### Input for this task ###
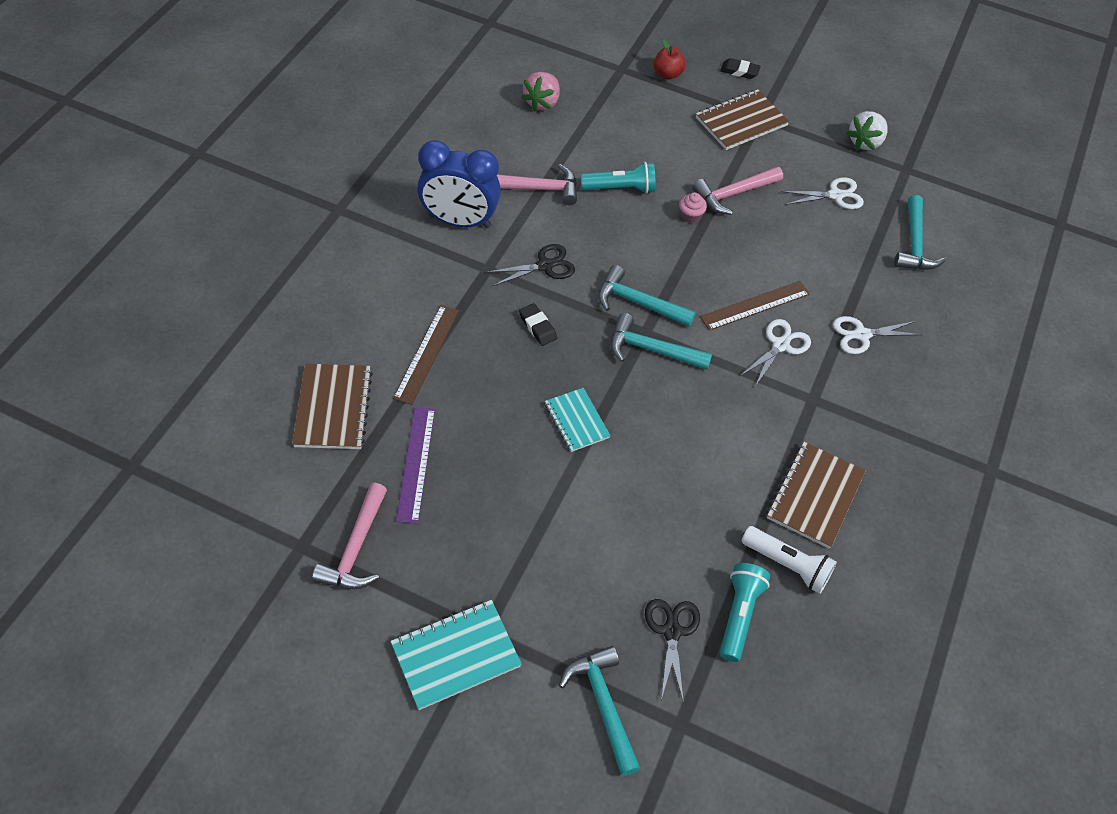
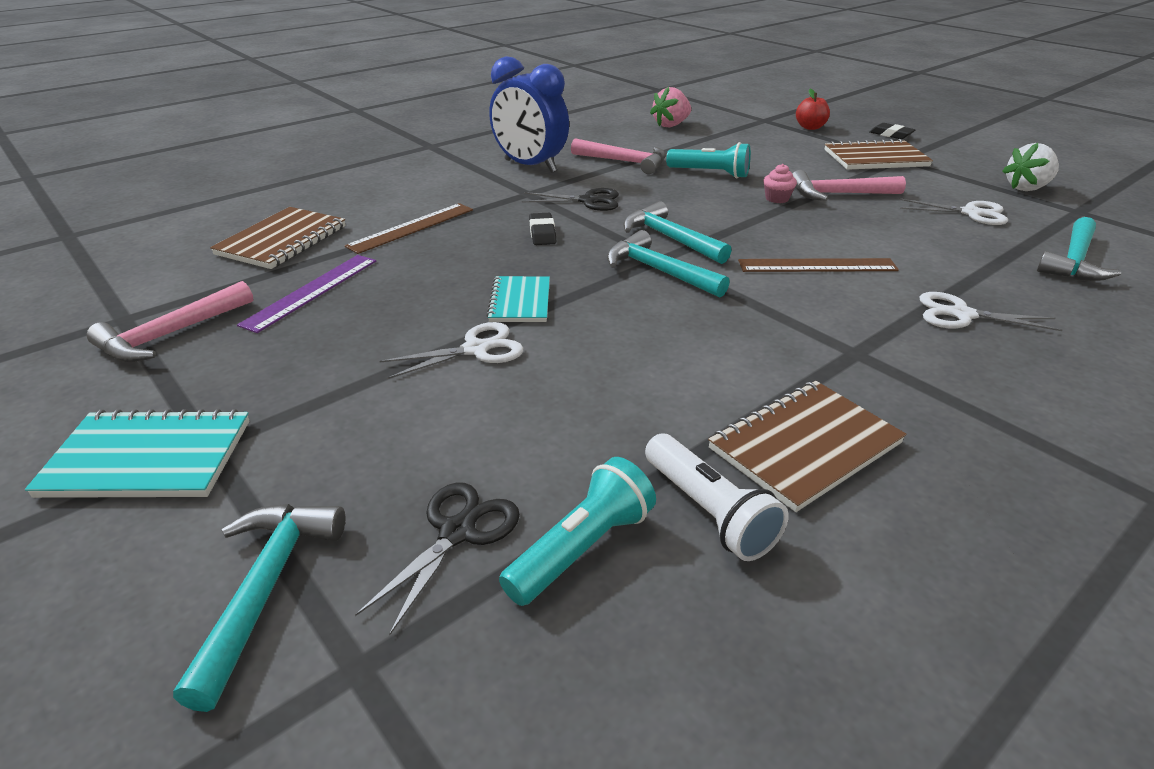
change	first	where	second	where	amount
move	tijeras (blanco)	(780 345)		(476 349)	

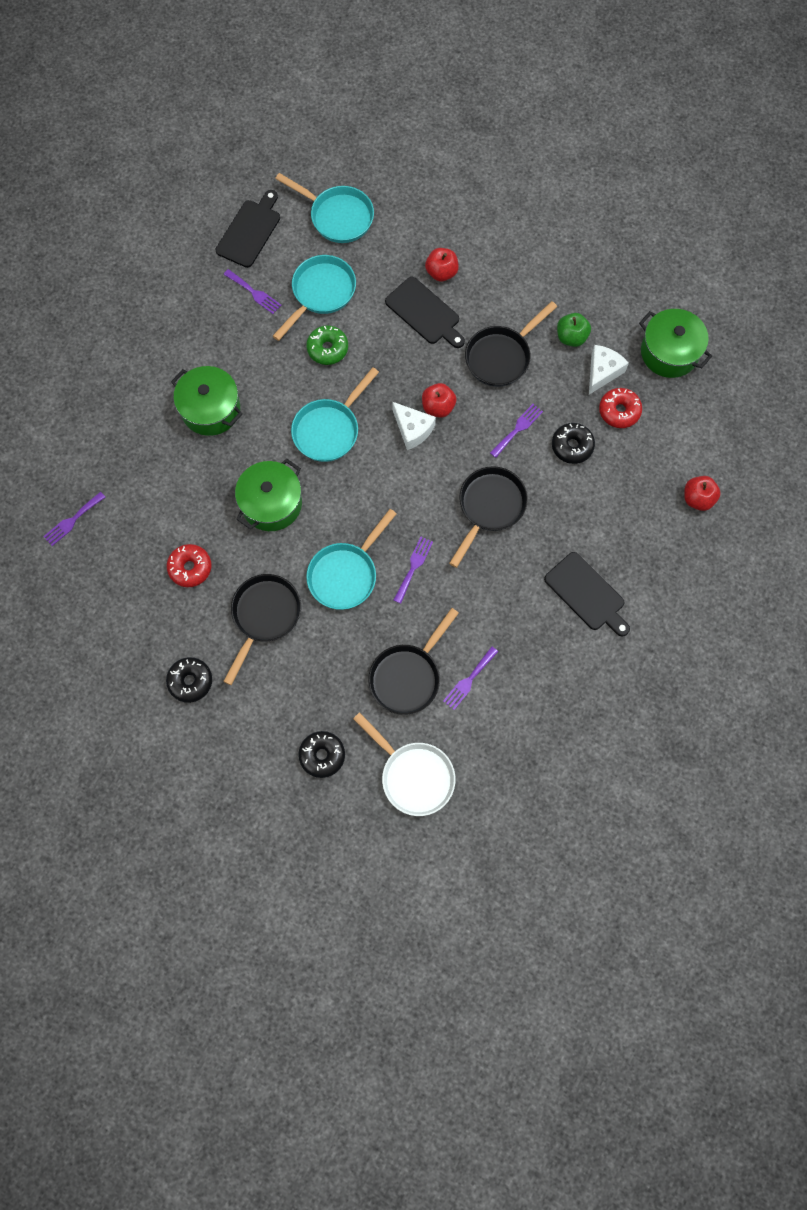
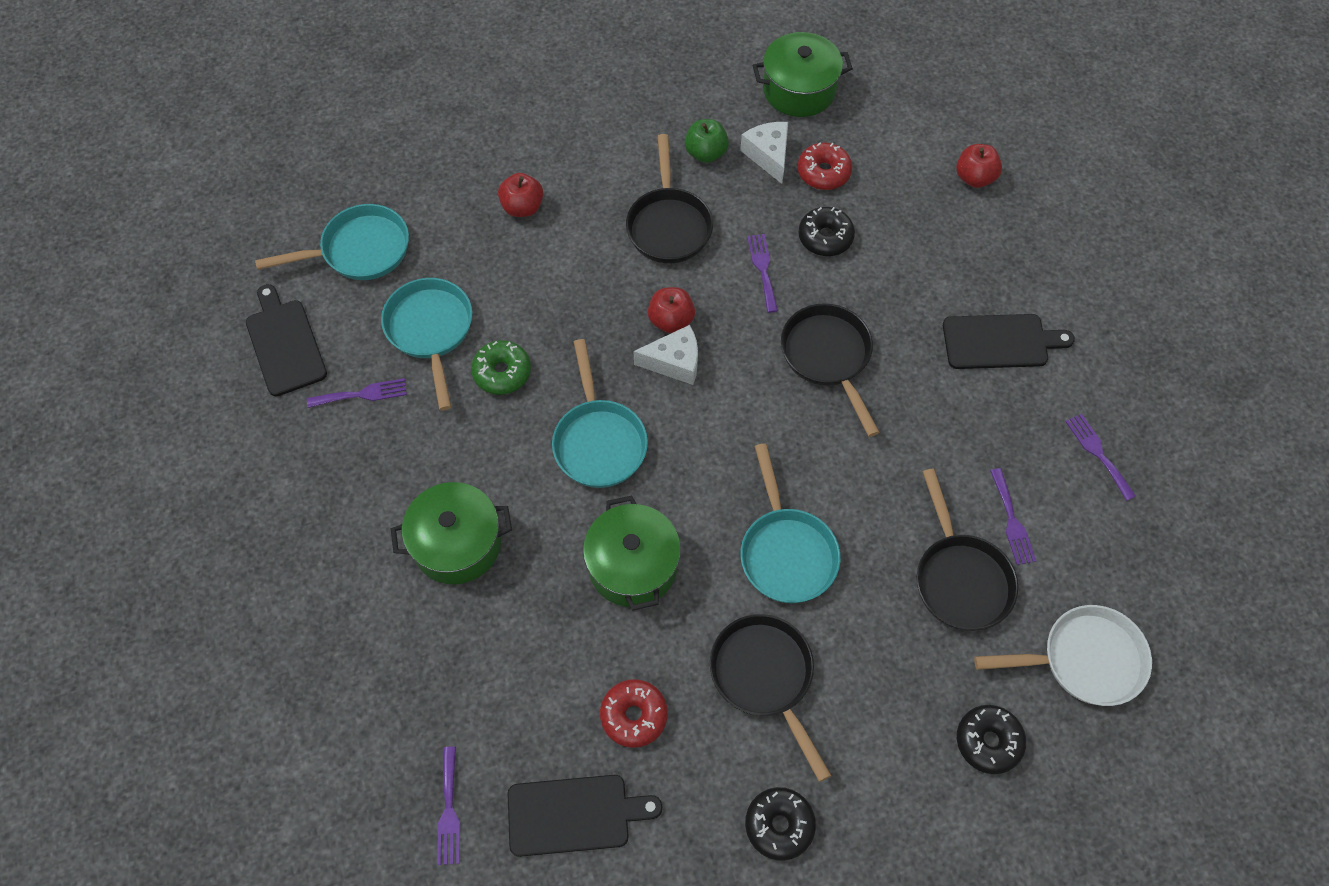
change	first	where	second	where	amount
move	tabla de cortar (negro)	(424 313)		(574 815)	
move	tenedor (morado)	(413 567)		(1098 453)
###
What is required:
Please copy the data shown above word for word, omitting the pictures.

Task output:
change	first	where	second	where	amount
move	tijeras (blanco)	(780 345)		(476 349)	

change	first	where	second	where	amount
move	tabla de cortar (negro)	(424 313)		(574 815)	
move	tenedor (morado)	(413 567)		(1098 453)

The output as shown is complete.